Exercise aim: Word for word, write out the entries that follow, omitting all pictures.

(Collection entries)
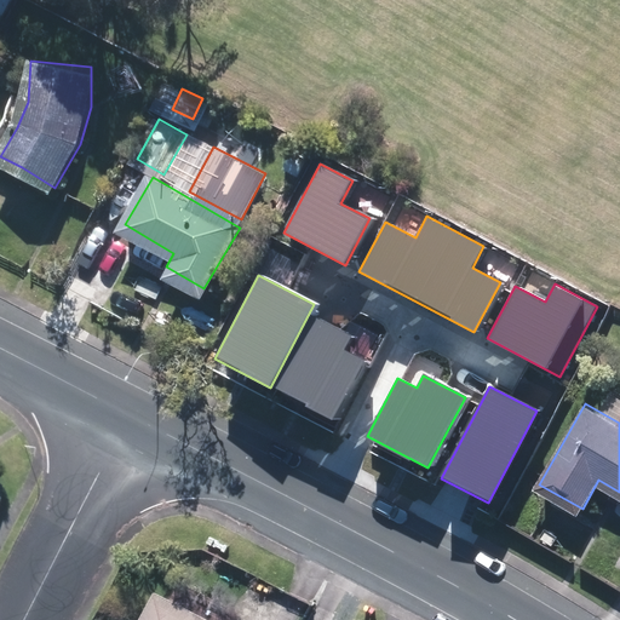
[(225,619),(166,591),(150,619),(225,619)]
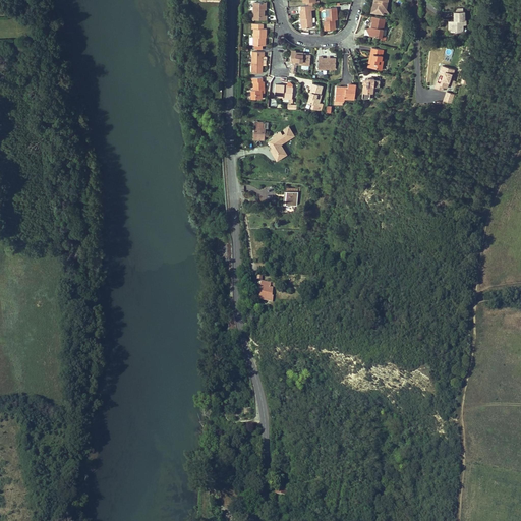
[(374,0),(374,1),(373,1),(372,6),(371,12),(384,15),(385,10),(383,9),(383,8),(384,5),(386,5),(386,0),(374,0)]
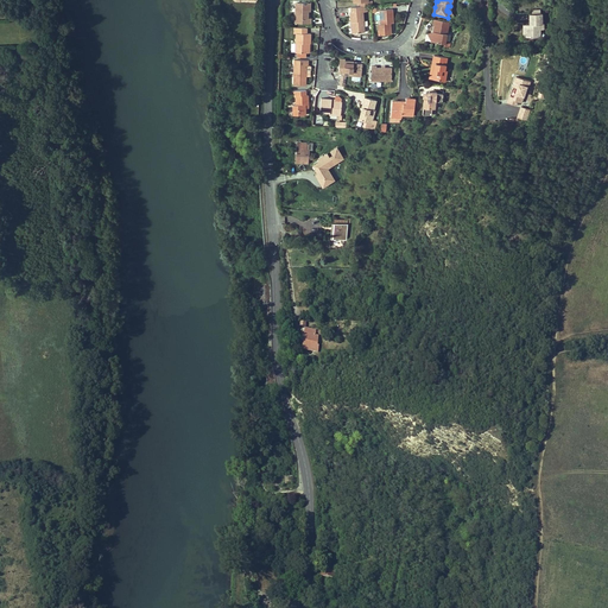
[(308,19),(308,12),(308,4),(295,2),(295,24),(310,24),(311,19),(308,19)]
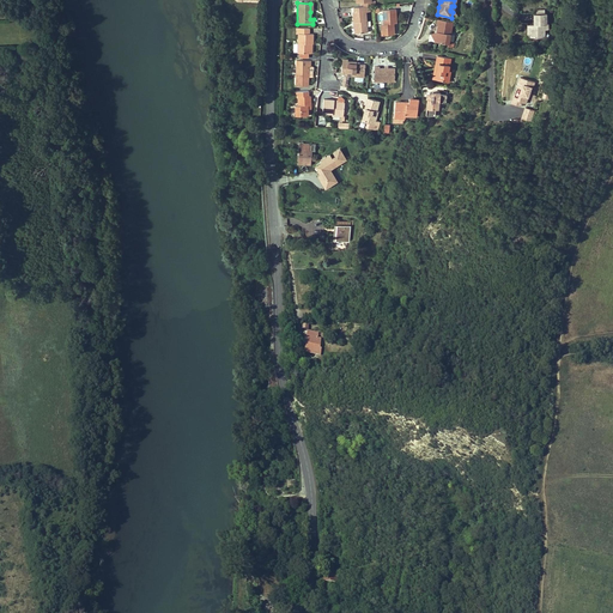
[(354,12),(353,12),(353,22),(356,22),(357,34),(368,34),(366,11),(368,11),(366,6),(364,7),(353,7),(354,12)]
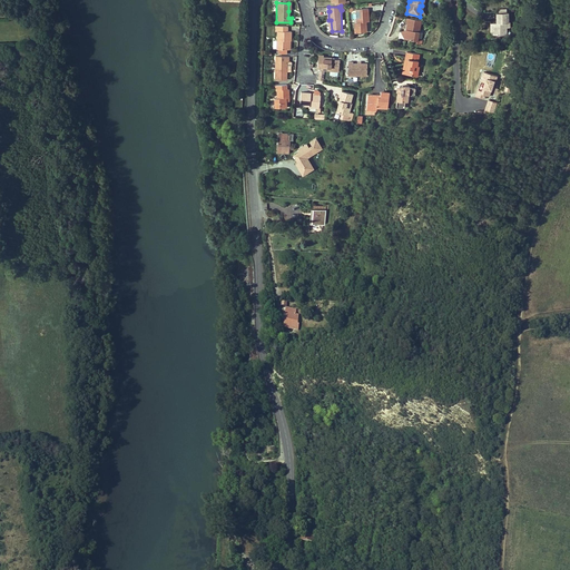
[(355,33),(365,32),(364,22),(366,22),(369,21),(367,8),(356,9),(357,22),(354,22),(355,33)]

Solution to this task:
[(225,619),(166,591),(150,619),(225,619)]
[(374,0),(374,1),(373,1),(372,6),(371,12),(384,15),(385,10),(383,9),(383,8),(384,5),(386,5),(386,0),(374,0)]
[(308,19),(308,12),(308,4),(295,2),(295,24),(310,24),(311,19),(308,19)]
[(354,12),(353,12),(353,22),(356,22),(357,34),(368,34),(366,11),(368,11),(366,6),(364,7),(353,7),(354,12)]
[(355,33),(365,32),(364,22),(366,22),(369,21),(367,8),(356,9),(357,22),(354,22),(355,33)]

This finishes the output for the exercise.